[Aim of the exercise]:
Retype the entries exactly, but skip the pictures.
+++++
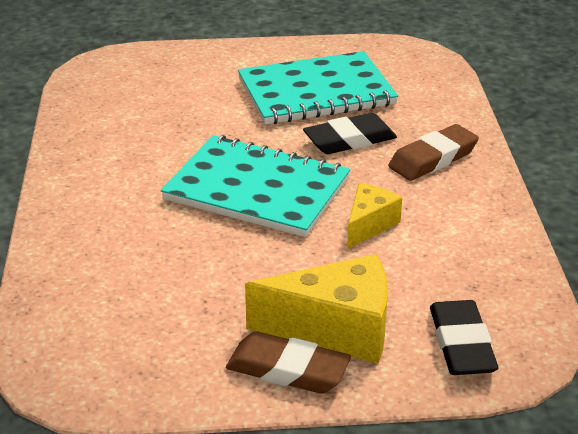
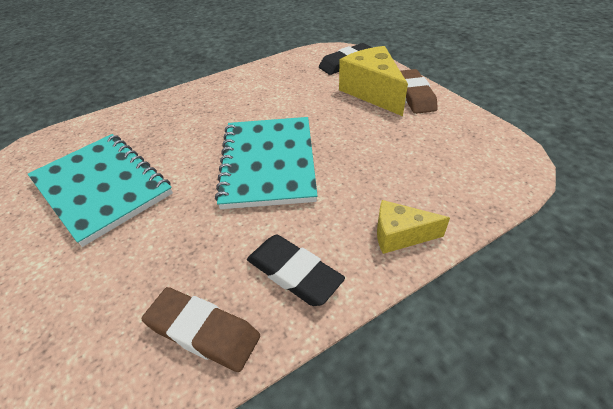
camera: 115 degrees left, 10 degrees up
black eraser [303,113,397,154] -> black eraser moved to [247,234,345,306]
yellow cheese [347,183,402,249] -> yellow cheese moved to [377,200,450,254]
brown eraser [388,124,479,181] -> brown eraser moved to [141,287,260,372]

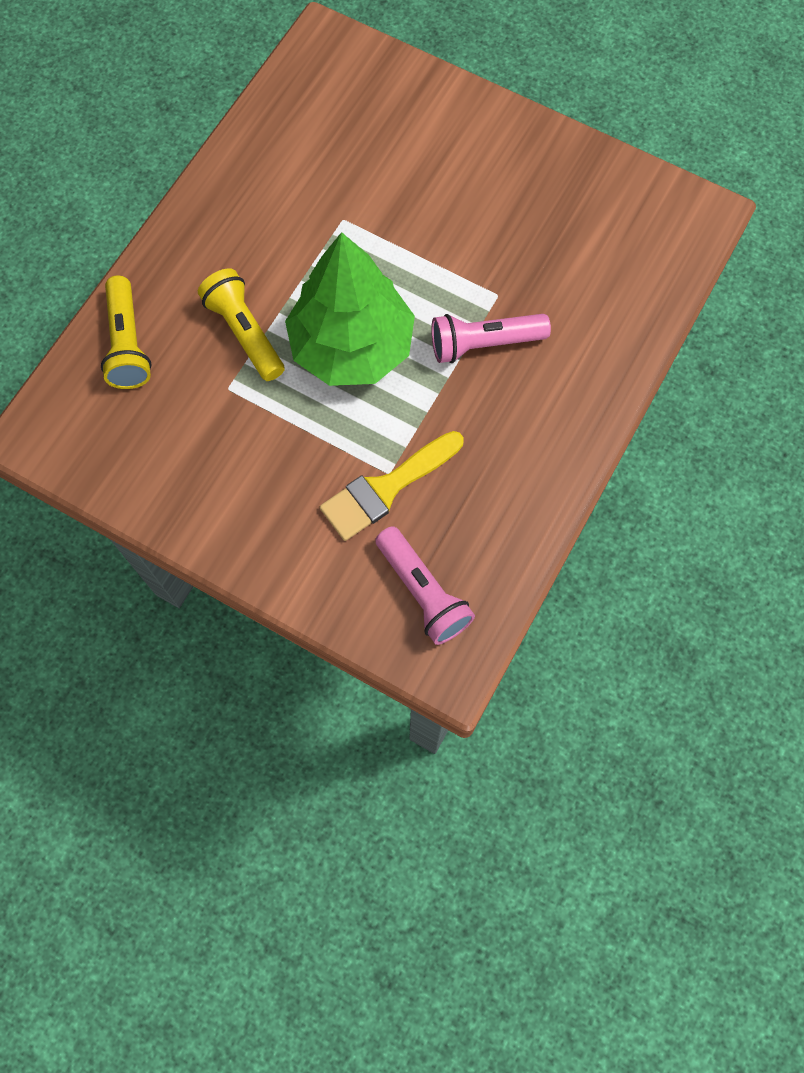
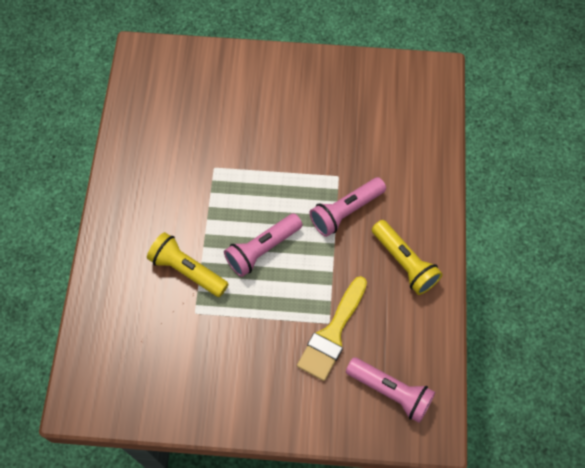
camera: 25 degrees left, 5 degrees down
yellow flashlight [101,275,152,389] -> yellow flashlight moved to [372,220,443,295]
green tree [285,232,415,386] -> pink flashlight [224,213,302,277]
+++++
[Result]:
camera: 115 degrees left, 10 degrees up
black eraser [303,113,397,154] -> black eraser moved to [247,234,345,306]
yellow cheese [347,183,402,249] -> yellow cheese moved to [377,200,450,254]
brown eraser [388,124,479,181] -> brown eraser moved to [141,287,260,372]

camera: 25 degrees left, 5 degrees down
yellow flashlight [101,275,152,389] -> yellow flashlight moved to [372,220,443,295]
green tree [285,232,415,386] -> pink flashlight [224,213,302,277]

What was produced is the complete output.